## Material for this task
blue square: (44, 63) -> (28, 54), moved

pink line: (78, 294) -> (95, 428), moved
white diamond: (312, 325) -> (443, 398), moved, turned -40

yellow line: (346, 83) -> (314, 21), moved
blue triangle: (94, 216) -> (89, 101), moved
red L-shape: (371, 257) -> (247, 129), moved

* * *

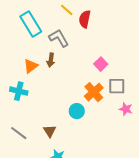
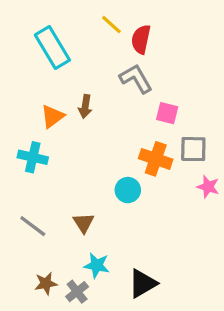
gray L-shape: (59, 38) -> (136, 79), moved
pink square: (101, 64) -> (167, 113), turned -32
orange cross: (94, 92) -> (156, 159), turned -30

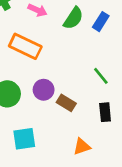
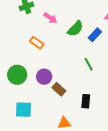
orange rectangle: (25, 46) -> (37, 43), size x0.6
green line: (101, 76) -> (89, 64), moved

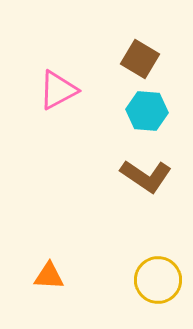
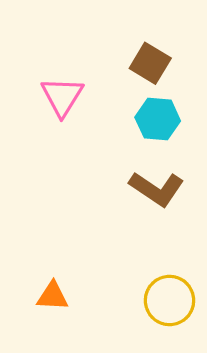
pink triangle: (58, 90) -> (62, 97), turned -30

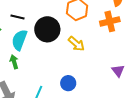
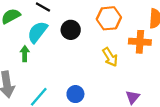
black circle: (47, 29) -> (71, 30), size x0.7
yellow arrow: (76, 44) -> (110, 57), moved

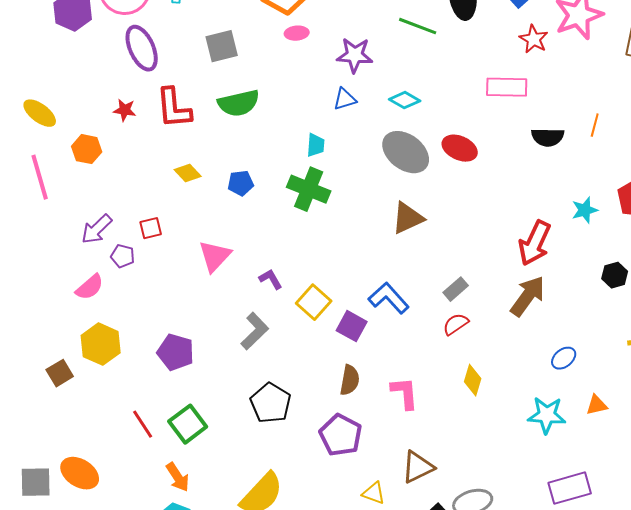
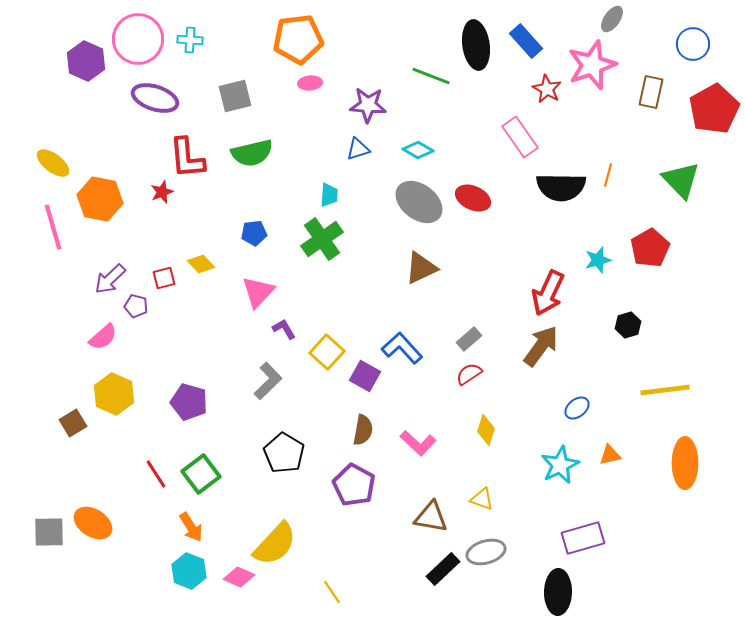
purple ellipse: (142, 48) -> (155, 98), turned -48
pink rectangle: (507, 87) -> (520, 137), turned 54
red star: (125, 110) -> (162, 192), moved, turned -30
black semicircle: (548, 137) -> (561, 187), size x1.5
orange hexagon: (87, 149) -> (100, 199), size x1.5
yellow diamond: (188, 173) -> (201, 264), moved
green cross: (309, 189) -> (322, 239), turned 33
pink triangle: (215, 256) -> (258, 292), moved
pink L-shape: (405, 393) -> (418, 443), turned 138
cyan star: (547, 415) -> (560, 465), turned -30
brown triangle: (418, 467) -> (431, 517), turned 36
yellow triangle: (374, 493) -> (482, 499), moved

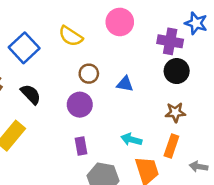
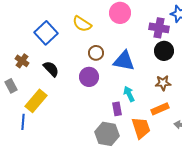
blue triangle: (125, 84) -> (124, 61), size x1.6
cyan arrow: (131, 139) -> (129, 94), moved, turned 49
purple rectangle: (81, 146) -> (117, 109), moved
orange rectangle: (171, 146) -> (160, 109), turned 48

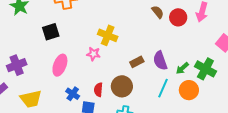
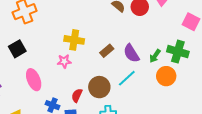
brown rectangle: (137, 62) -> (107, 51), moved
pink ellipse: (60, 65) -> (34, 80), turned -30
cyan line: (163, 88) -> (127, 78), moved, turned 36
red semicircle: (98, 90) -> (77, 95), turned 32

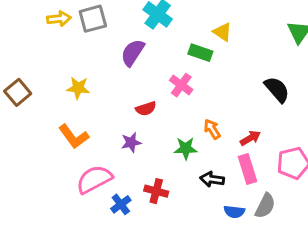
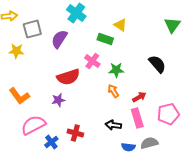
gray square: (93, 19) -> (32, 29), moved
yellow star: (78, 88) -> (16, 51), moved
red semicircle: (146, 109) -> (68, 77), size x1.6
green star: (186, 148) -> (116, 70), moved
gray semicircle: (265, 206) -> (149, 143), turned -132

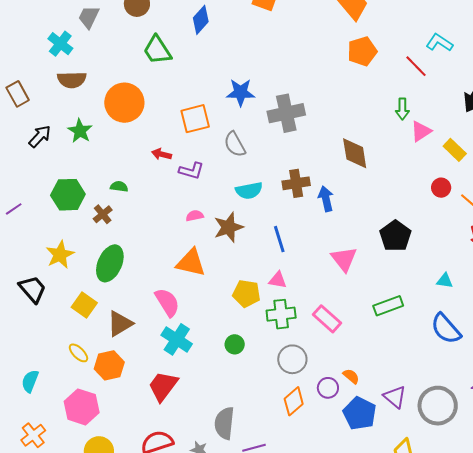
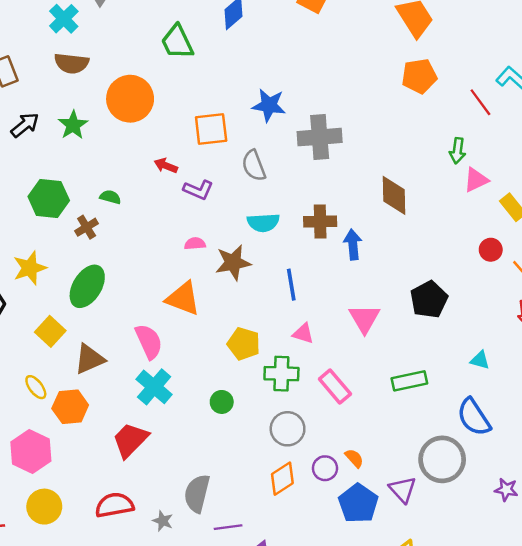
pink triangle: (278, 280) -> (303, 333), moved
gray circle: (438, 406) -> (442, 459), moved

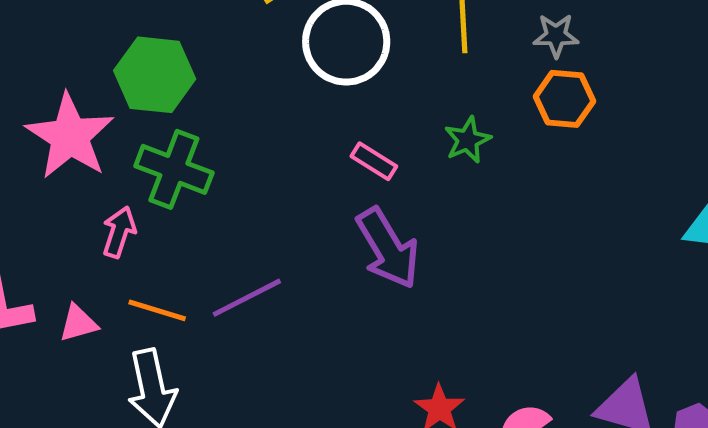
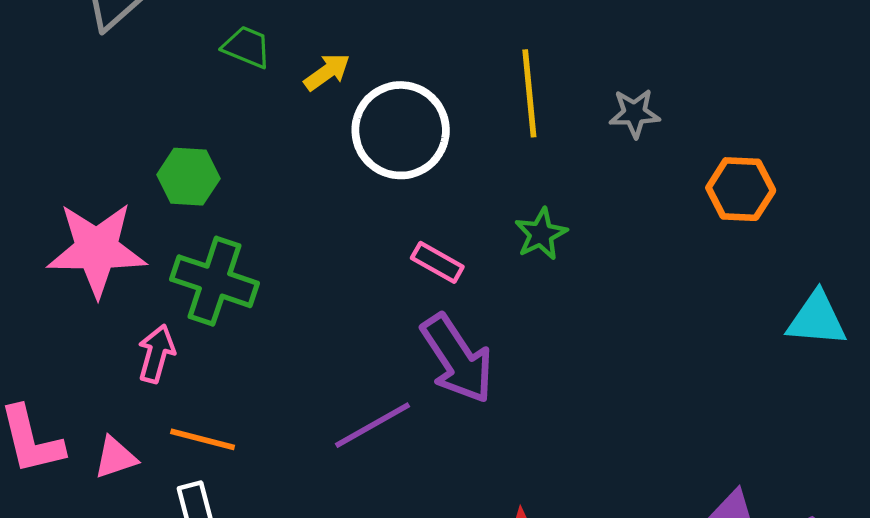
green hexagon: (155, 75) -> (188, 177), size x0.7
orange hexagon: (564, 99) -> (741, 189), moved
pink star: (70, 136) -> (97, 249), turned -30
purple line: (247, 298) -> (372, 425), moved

==

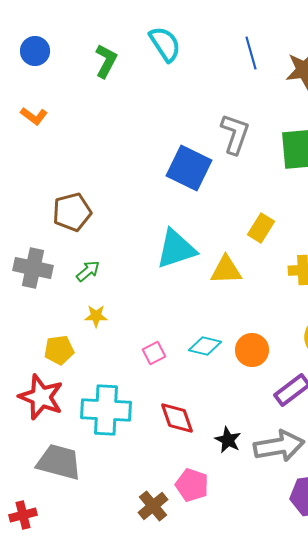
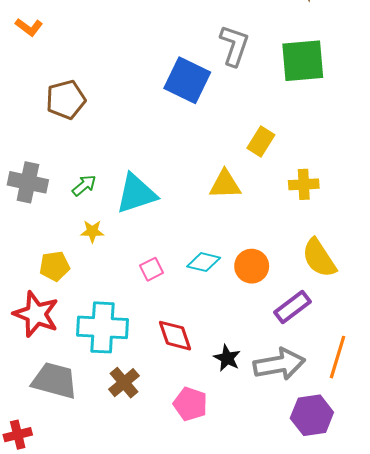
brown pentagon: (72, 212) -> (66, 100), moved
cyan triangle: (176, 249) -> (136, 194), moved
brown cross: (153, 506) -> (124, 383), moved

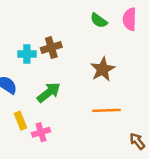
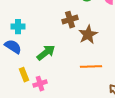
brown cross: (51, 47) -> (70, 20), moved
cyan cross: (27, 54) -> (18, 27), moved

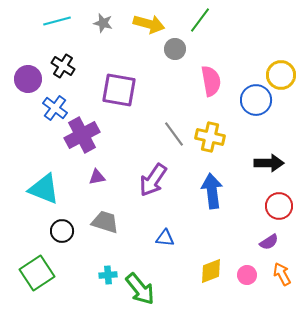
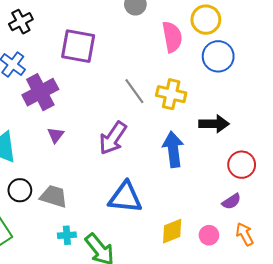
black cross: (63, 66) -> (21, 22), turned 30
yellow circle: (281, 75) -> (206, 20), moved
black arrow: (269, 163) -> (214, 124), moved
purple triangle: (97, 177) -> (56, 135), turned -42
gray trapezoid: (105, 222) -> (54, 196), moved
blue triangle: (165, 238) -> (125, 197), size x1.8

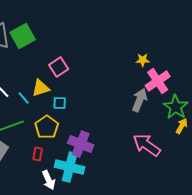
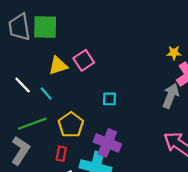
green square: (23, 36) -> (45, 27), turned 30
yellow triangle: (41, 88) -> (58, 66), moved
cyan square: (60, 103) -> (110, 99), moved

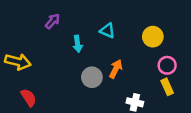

## What the task asks
Within the data above, filter for lines containing the word "shape" and copy each one.

## Solution to this problem
red L-shape: (371, 257) -> (247, 129), moved
gray L-shape: (59, 38) -> (136, 79), moved
pink L-shape: (405, 393) -> (418, 443), turned 138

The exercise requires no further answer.